■ **Required task**
Return every line of the entries below that contains the word "triangle", matching case exactly.

(Some entries)
(begin)

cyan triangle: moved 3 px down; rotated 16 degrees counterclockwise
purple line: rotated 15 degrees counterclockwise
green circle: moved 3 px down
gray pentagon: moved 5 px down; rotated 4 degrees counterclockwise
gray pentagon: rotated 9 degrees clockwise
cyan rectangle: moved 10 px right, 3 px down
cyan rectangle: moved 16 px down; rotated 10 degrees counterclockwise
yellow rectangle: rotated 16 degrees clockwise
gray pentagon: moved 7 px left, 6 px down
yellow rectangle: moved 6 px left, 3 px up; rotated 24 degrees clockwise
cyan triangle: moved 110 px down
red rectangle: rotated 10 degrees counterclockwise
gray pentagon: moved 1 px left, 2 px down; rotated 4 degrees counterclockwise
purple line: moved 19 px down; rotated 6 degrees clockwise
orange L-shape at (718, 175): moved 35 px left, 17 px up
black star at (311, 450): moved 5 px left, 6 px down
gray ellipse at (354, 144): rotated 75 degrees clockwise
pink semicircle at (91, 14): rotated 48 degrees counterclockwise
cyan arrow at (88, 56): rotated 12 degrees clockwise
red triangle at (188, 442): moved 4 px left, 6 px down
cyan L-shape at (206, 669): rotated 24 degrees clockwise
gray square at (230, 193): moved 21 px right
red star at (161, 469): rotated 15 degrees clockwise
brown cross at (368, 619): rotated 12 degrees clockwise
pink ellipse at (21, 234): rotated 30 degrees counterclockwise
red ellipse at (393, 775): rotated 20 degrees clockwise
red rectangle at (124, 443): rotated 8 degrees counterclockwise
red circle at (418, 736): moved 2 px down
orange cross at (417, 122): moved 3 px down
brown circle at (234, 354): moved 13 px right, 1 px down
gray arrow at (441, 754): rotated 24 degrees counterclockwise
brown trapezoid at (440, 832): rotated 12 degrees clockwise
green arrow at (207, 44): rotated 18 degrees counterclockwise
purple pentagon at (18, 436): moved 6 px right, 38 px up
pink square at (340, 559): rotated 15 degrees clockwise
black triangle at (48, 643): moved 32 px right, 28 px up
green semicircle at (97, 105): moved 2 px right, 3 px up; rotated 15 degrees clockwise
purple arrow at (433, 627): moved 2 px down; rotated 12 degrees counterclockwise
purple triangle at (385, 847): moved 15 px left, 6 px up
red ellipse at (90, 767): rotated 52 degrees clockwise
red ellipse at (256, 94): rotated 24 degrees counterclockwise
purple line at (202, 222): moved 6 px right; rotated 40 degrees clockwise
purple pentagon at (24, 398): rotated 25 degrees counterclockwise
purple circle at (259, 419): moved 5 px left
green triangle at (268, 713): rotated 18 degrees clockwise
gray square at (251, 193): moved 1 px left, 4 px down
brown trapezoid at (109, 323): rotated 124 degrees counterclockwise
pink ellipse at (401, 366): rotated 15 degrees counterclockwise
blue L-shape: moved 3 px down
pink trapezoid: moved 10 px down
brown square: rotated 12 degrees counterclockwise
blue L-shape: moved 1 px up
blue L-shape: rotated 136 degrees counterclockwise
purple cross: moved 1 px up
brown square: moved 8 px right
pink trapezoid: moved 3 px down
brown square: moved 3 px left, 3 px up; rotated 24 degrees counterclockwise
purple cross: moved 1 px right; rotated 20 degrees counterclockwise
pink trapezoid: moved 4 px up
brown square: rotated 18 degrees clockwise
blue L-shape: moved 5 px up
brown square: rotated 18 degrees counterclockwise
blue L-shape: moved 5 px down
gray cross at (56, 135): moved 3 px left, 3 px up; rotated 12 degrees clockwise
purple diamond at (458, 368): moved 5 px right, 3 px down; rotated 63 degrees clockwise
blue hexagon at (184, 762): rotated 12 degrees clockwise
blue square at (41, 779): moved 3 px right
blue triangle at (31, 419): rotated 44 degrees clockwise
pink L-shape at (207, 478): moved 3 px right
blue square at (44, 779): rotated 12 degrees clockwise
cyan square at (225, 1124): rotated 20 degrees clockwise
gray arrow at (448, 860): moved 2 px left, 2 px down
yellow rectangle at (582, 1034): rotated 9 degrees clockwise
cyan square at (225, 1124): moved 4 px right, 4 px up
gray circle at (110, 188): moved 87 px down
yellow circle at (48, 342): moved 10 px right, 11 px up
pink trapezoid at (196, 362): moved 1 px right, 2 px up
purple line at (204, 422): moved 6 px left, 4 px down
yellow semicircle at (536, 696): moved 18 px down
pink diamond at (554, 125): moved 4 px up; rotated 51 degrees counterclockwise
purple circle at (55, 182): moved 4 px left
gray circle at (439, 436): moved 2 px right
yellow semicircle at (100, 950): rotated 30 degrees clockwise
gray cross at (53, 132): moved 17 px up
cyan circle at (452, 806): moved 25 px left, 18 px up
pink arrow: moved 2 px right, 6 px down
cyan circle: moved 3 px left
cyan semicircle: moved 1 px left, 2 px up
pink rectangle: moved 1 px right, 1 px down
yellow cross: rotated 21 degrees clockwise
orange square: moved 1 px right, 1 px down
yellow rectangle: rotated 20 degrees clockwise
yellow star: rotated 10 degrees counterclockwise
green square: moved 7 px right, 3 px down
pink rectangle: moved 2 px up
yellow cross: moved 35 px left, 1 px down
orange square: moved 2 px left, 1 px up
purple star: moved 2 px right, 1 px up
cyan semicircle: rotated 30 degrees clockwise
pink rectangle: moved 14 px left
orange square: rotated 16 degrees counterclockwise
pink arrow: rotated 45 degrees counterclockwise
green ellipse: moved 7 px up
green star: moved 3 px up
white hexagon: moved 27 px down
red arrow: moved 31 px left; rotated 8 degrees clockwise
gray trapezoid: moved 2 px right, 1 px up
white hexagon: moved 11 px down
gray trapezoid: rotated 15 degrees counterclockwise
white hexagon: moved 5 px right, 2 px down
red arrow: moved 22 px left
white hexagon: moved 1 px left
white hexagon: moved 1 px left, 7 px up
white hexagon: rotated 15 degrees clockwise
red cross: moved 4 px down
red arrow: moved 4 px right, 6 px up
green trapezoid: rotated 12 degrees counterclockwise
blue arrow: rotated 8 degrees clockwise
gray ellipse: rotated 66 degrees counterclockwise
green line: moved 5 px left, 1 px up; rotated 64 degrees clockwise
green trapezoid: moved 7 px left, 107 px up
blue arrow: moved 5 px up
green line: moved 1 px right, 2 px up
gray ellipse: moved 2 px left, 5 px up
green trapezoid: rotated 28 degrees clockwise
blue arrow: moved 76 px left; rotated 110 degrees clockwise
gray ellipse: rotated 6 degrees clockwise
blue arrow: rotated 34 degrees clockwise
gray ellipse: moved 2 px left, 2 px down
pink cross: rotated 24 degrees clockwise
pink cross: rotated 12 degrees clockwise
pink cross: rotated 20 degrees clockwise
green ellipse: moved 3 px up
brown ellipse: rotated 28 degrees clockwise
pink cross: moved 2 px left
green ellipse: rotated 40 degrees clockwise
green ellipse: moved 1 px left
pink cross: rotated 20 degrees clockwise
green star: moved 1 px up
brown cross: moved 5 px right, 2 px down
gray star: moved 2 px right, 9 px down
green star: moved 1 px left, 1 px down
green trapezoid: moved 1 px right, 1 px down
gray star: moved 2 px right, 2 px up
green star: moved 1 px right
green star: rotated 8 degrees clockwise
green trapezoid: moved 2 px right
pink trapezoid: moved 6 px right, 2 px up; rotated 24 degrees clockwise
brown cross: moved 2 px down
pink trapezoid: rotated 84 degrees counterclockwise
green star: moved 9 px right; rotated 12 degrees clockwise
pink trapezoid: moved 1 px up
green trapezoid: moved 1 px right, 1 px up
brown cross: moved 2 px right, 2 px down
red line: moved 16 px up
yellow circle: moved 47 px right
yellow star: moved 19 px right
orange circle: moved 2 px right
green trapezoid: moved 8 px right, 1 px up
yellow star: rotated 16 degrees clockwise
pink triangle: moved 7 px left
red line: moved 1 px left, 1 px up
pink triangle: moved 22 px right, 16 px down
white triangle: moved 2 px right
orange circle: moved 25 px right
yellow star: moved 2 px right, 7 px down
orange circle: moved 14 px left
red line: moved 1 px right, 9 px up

(end)

■ **Complete output**
cyan triangle: moved 3 px down; rotated 16 degrees counterclockwise
cyan triangle: moved 110 px down
red triangle at (188, 442): moved 4 px left, 6 px down
black triangle at (48, 643): moved 32 px right, 28 px up
purple triangle at (385, 847): moved 15 px left, 6 px up
green triangle at (268, 713): rotated 18 degrees clockwise
blue triangle at (31, 419): rotated 44 degrees clockwise
pink triangle: moved 7 px left
pink triangle: moved 22 px right, 16 px down
white triangle: moved 2 px right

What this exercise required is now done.